● Exercise brief: In the records below, render only the lines from the one containing "4: (168, 235)" through the one containing "51: (1102, 819)", both included, as a Markdown table. Use the columns Row and Entry, giving each line a row number and leaving out blank lines.
— BEGIN Supplied information —
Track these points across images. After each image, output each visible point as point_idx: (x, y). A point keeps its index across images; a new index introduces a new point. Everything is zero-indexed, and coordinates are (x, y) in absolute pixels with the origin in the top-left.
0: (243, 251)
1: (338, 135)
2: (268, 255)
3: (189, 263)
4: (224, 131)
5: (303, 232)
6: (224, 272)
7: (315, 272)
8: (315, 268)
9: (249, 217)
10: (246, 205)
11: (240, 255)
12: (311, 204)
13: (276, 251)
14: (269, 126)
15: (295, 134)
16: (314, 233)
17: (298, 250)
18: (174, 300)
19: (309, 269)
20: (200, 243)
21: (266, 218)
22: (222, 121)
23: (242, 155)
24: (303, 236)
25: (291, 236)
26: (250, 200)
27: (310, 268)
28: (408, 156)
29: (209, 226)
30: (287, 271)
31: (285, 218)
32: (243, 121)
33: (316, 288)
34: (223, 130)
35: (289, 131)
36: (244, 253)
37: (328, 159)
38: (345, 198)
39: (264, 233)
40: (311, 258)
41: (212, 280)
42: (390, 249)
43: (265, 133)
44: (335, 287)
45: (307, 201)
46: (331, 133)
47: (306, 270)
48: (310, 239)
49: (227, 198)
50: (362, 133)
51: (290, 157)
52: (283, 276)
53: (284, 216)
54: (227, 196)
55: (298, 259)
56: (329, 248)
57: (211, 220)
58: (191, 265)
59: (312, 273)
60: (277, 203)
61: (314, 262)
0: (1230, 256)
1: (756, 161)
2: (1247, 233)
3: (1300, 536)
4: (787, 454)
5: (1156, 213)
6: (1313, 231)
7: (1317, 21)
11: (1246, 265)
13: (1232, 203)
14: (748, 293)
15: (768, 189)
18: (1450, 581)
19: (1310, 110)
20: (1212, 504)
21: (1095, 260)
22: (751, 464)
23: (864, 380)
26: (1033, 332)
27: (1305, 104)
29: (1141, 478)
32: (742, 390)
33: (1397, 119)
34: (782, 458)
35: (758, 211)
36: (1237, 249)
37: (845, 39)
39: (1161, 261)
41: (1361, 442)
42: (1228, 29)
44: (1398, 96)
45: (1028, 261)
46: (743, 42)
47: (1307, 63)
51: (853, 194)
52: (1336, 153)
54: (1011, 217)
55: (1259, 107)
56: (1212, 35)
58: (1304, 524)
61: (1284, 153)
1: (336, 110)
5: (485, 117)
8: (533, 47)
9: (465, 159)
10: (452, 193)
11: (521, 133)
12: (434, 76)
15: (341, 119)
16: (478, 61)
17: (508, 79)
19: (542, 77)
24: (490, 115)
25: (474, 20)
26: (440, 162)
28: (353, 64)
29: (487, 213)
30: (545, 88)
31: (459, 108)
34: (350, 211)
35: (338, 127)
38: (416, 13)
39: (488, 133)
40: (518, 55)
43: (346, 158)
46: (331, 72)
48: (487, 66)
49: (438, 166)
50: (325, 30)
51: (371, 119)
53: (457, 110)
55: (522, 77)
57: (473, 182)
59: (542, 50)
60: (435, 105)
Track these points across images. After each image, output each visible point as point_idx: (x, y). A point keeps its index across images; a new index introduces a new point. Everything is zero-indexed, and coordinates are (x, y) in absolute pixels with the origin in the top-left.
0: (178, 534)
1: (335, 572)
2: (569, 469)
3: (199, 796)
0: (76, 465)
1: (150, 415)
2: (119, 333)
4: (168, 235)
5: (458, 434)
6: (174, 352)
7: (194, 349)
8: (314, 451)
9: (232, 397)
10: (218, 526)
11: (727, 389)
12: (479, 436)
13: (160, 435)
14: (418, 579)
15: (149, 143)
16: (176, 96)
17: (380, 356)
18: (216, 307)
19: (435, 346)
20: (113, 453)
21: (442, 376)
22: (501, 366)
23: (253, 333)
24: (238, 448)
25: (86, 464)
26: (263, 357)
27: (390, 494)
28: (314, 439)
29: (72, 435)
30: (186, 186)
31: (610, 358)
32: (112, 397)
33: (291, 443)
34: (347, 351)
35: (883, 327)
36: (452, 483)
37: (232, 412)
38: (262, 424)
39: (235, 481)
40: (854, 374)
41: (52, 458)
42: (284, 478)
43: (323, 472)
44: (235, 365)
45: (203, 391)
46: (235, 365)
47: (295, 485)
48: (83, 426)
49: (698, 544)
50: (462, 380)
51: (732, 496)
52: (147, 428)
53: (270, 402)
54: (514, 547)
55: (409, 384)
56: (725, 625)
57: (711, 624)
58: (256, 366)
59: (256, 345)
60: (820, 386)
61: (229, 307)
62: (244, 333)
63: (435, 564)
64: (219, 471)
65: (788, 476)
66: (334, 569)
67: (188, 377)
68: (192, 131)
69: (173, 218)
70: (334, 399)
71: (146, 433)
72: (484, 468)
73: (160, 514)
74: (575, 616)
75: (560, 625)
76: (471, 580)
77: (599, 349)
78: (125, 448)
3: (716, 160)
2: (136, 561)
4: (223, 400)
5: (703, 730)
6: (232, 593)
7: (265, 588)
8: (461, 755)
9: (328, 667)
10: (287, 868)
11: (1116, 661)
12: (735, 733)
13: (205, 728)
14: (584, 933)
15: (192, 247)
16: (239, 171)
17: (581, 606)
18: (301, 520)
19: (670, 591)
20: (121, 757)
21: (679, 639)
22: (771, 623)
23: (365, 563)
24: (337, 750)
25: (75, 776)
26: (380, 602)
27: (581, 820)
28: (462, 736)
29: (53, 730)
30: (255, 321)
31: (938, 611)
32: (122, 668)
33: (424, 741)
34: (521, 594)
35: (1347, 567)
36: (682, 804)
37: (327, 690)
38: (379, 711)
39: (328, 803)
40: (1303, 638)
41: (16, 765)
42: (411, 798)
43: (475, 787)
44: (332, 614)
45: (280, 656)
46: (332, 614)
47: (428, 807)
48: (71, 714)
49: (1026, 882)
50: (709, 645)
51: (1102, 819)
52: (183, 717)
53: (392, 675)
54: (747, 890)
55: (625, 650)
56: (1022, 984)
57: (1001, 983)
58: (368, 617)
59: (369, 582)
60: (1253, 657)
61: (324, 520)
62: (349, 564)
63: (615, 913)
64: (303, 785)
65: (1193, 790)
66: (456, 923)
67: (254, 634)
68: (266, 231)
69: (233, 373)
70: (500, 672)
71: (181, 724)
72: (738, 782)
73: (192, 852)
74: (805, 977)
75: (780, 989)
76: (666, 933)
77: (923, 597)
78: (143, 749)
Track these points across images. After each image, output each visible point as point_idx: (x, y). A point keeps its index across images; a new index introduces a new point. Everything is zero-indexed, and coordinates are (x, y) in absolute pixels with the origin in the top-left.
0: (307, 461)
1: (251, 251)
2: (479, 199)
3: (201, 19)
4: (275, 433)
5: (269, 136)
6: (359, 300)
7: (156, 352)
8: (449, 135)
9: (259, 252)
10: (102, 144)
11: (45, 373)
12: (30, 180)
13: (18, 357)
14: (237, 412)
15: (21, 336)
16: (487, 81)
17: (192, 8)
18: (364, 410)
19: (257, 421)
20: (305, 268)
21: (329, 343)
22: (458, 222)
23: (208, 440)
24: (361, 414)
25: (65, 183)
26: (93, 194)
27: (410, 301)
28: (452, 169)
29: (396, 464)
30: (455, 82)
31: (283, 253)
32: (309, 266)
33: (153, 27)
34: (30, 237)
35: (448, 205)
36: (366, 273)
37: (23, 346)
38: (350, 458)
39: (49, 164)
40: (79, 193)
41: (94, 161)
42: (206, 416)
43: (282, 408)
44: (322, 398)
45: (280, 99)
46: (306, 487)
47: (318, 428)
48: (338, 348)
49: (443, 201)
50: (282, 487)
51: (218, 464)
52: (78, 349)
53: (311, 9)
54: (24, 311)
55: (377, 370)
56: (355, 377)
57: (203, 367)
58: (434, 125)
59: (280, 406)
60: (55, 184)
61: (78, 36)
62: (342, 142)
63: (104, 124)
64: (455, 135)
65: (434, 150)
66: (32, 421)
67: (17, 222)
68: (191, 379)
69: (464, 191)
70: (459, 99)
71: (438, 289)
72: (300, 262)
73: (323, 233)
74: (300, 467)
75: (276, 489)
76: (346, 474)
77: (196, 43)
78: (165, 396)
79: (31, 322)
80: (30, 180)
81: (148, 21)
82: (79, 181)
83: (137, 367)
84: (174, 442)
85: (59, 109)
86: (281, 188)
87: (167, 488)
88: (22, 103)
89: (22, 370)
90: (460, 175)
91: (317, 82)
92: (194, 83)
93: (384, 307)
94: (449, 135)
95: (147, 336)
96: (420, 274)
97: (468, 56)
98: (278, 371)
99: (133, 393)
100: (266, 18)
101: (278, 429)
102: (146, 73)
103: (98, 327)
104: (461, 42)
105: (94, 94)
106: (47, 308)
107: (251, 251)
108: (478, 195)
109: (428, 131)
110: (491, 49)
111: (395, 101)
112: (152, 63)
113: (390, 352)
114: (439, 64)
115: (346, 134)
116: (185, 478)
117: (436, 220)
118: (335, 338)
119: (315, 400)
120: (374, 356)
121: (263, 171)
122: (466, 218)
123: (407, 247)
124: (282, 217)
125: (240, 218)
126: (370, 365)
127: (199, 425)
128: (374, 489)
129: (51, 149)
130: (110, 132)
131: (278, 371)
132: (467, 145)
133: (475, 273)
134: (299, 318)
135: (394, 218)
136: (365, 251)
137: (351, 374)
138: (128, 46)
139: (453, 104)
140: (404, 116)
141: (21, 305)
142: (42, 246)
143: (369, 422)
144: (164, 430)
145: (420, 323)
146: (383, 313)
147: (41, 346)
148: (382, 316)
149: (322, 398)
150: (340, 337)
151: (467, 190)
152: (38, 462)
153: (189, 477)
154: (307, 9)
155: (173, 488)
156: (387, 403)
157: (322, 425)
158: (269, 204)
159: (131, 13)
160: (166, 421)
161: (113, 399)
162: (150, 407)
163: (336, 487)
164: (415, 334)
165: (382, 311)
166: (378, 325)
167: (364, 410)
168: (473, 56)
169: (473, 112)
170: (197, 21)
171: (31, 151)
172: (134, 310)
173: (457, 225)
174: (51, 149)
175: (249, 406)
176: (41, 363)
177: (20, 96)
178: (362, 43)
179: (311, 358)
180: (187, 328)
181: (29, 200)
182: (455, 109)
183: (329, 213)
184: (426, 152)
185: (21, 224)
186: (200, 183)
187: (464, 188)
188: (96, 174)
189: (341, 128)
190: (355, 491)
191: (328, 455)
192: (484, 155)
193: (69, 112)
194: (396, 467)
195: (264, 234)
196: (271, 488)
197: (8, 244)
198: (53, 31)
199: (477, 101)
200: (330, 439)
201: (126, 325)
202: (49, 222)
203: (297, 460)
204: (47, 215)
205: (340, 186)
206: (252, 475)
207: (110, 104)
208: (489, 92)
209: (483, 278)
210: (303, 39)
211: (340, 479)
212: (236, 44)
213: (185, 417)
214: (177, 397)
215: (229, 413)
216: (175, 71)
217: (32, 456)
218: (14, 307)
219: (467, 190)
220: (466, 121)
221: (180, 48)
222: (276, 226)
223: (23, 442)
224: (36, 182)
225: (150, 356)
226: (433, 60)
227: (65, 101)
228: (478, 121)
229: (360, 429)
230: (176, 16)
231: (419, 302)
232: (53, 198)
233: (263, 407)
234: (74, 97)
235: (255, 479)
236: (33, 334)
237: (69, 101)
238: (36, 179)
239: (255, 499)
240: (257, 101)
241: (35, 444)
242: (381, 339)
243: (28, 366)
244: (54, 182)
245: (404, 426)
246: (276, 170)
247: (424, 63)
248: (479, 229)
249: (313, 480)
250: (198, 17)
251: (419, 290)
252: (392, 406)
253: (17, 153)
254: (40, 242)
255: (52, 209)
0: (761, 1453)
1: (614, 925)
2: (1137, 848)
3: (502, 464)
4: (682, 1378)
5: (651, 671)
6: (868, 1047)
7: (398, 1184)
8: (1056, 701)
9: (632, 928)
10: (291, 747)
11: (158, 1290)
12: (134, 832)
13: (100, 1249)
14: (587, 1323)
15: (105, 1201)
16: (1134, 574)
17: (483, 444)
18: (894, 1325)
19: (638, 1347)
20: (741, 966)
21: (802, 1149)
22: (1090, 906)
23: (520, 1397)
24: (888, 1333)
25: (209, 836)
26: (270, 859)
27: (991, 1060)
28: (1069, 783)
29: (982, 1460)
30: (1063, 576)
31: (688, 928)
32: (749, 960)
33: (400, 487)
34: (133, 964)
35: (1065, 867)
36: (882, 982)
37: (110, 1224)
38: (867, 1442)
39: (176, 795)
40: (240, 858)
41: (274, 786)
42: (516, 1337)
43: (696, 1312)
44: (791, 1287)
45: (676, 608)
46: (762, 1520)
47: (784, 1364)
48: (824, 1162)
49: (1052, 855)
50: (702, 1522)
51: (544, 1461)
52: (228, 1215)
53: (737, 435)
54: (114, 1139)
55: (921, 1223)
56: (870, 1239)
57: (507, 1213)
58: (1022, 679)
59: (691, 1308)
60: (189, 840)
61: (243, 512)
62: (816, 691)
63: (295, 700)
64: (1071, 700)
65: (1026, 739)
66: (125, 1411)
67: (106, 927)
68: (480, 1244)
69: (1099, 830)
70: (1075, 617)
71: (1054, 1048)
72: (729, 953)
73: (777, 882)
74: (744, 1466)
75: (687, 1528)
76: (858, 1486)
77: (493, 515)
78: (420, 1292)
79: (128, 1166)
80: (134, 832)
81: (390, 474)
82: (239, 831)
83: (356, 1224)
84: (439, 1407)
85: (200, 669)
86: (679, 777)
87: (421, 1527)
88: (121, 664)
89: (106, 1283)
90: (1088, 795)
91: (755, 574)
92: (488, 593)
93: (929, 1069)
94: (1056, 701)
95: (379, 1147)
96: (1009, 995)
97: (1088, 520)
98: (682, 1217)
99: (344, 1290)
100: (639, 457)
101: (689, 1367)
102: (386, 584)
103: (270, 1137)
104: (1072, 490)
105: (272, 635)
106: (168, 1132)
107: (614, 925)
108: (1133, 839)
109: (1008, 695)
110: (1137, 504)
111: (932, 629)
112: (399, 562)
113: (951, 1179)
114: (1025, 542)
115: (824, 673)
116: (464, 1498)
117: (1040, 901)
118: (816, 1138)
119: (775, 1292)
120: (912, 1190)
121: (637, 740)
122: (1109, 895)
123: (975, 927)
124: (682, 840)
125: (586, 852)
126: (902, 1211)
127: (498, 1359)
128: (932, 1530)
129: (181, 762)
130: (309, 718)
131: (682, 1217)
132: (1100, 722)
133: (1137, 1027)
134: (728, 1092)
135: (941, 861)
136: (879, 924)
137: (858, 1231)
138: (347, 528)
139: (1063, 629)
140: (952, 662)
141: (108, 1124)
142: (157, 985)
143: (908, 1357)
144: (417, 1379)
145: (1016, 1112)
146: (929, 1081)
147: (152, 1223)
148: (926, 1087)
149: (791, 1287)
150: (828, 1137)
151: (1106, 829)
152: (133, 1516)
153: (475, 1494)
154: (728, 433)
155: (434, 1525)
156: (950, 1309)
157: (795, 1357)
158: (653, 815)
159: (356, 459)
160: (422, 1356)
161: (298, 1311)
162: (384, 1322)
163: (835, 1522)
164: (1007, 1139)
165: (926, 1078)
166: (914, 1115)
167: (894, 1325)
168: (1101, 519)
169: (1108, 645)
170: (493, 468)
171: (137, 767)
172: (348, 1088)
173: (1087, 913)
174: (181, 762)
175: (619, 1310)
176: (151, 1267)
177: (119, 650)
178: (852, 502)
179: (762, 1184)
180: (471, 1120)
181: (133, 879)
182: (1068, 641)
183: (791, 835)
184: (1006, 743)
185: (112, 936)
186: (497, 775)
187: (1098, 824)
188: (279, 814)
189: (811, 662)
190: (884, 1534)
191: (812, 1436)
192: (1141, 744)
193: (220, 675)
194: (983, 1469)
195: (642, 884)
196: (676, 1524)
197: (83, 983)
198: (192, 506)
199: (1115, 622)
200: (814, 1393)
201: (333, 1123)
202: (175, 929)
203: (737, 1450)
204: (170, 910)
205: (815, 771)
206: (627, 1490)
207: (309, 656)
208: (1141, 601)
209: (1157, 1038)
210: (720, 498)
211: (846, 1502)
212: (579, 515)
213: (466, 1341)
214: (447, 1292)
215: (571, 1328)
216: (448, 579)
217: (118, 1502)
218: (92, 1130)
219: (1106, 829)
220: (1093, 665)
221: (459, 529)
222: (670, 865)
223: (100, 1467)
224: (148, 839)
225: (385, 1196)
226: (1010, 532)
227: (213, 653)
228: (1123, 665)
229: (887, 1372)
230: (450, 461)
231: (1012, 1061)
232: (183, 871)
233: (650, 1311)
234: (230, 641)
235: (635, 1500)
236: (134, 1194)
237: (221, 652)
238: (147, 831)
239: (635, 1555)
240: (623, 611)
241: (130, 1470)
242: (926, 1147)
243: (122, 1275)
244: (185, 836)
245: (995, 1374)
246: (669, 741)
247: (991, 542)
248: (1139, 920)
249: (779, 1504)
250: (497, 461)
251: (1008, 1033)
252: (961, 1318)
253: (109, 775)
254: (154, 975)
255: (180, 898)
— END Supplied information —
● Reply:
| Row | Entry |
|---|---|
| 1 | 4: (168, 235) |
| 2 | 5: (458, 434) |
| 3 | 6: (174, 352) |
| 4 | 7: (194, 349) |
| 5 | 8: (314, 451) |
| 6 | 9: (232, 397) |
| 7 | 10: (218, 526) |
| 8 | 11: (727, 389) |
| 9 | 12: (479, 436) |
| 10 | 13: (160, 435) |
| 11 | 14: (418, 579) |
| 12 | 15: (149, 143) |
| 13 | 16: (176, 96) |
| 14 | 17: (380, 356) |
| 15 | 18: (216, 307) |
| 16 | 19: (435, 346) |
| 17 | 20: (113, 453) |
| 18 | 21: (442, 376) |
| 19 | 22: (501, 366) |
| 20 | 23: (253, 333) |
| 21 | 24: (238, 448) |
| 22 | 25: (86, 464) |
| 23 | 26: (263, 357) |
| 24 | 27: (390, 494) |
| 25 | 28: (314, 439) |
| 26 | 29: (72, 435) |
| 27 | 30: (186, 186) |
| 28 | 31: (610, 358) |
| 29 | 32: (112, 397) |
| 30 | 33: (291, 443) |
| 31 | 34: (347, 351) |
| 32 | 35: (883, 327) |
| 33 | 36: (452, 483) |
| 34 | 37: (232, 412) |
| 35 | 38: (262, 424) |
| 36 | 39: (235, 481) |
| 37 | 40: (854, 374) |
| 38 | 41: (52, 458) |
| 39 | 42: (284, 478) |
| 40 | 43: (323, 472) |
| 41 | 44: (235, 365) |
| 42 | 45: (203, 391) |
| 43 | 46: (235, 365) |
| 44 | 47: (295, 485) |
| 45 | 48: (83, 426) |
| 46 | 49: (698, 544) |
| 47 | 50: (462, 380) |
| 48 | 51: (732, 496) |
| 49 | 52: (147, 428) |
| 50 | 53: (270, 402) |
| 51 | 54: (514, 547) |
| 52 | 55: (409, 384) |
| 53 | 56: (725, 625) |
| 54 | 57: (711, 624) |
| 55 | 58: (256, 366) |
| 56 | 59: (256, 345) |
| 57 | 60: (820, 386) |
| 58 | 61: (229, 307) |
| 59 | 62: (244, 333) |
| 60 | 63: (435, 564) |
| 61 | 64: (219, 471) |
| 62 | 65: (788, 476) |
| 63 | 66: (334, 569) |
| 64 | 67: (188, 377) |
| 65 | 68: (192, 131) |
| 66 | 69: (173, 218) |
| 67 | 70: (334, 399) |
| 68 | 71: (146, 433) |
| 69 | 72: (484, 468) |
| 70 | 73: (160, 514) |
| 71 | 74: (575, 616) |
| 72 | 75: (560, 625) |
| 73 | 76: (471, 580) |
| 74 | 77: (599, 349) |
| 75 | 78: (125, 448) |
| 76 | 3: (716, 160) |
| 77 | 2: (136, 561) |
| 78 | 4: (223, 400) |
| 79 | 5: (703, 730) |
| 80 | 6: (232, 593) |
| 81 | 7: (265, 588) |
| 82 | 8: (461, 755) |
| 83 | 9: (328, 667) |
| 84 | 10: (287, 868) |
| 85 | 11: (1116, 661) |
| 86 | 12: (735, 733) |
| 87 | 13: (205, 728) |
| 88 | 14: (584, 933) |
| 89 | 15: (192, 247) |
| 90 | 16: (239, 171) |
| 91 | 17: (581, 606) |
| 92 | 18: (301, 520) |
| 93 | 19: (670, 591) |
| 94 | 20: (121, 757) |
| 95 | 21: (679, 639) |
| 96 | 22: (771, 623) |
| 97 | 23: (365, 563) |
| 98 | 24: (337, 750) |
| 99 | 25: (75, 776) |
| 100 | 26: (380, 602) |
| 101 | 27: (581, 820) |
| 102 | 28: (462, 736) |
| 103 | 29: (53, 730) |
| 104 | 30: (255, 321) |
| 105 | 31: (938, 611) |
| 106 | 32: (122, 668) |
| 107 | 33: (424, 741) |
| 108 | 34: (521, 594) |
| 109 | 35: (1347, 567) |
| 110 | 36: (682, 804) |
| 111 | 37: (327, 690) |
| 112 | 38: (379, 711) |
| 113 | 39: (328, 803) |
| 114 | 40: (1303, 638) |
| 115 | 41: (16, 765) |
| 116 | 42: (411, 798) |
| 117 | 43: (475, 787) |
| 118 | 44: (332, 614) |
| 119 | 45: (280, 656) |
| 120 | 46: (332, 614) |
| 121 | 47: (428, 807) |
| 122 | 48: (71, 714) |
| 123 | 49: (1026, 882) |
| 124 | 50: (709, 645) |
| 125 | 51: (1102, 819) |